**Exercise instructions**
Without the pictures, print each of the records below exactly as it appears.

**Working data**
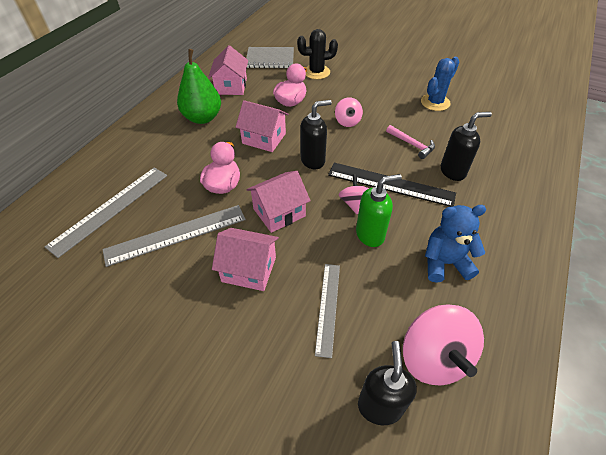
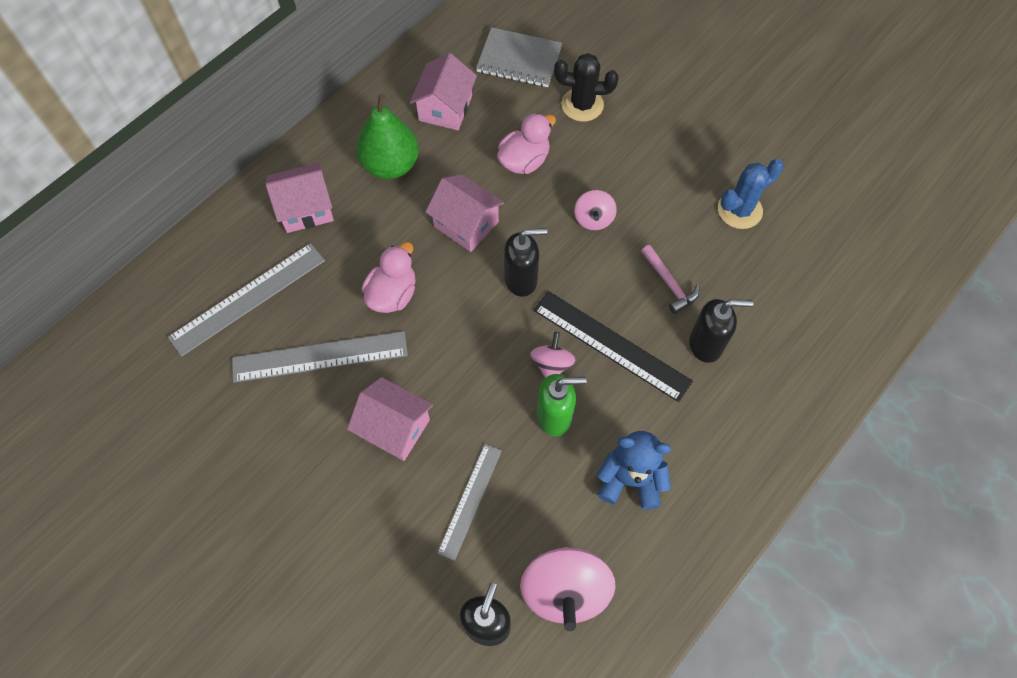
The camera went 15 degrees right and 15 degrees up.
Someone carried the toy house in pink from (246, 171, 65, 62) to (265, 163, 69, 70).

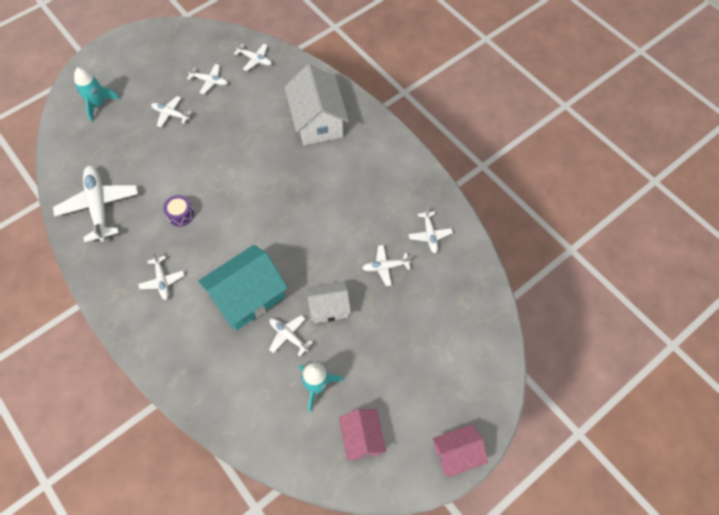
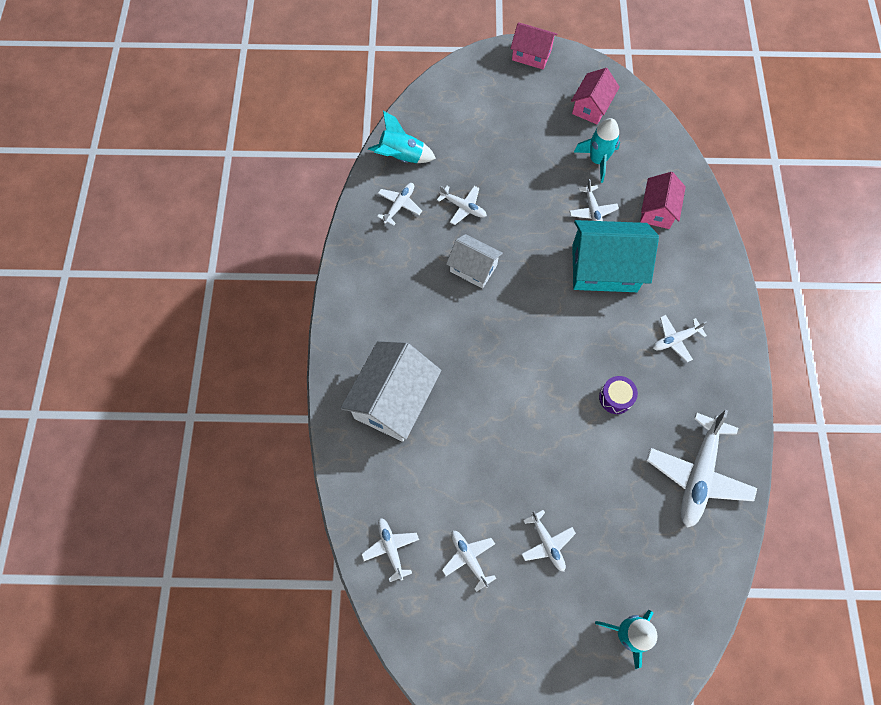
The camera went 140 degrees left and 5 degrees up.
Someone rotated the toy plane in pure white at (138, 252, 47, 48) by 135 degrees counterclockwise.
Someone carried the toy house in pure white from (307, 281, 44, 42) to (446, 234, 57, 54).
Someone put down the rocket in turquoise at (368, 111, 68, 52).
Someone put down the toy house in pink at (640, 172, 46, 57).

**Written answer**
The camera went 15 degrees right and 15 degrees up.
Someone carried the toy house in pink from (246, 171, 65, 62) to (265, 163, 69, 70).

The camera went 140 degrees left and 5 degrees up.
Someone rotated the toy plane in pure white at (138, 252, 47, 48) by 135 degrees counterclockwise.
Someone carried the toy house in pure white from (307, 281, 44, 42) to (446, 234, 57, 54).
Someone put down the rocket in turquoise at (368, 111, 68, 52).
Someone put down the toy house in pink at (640, 172, 46, 57).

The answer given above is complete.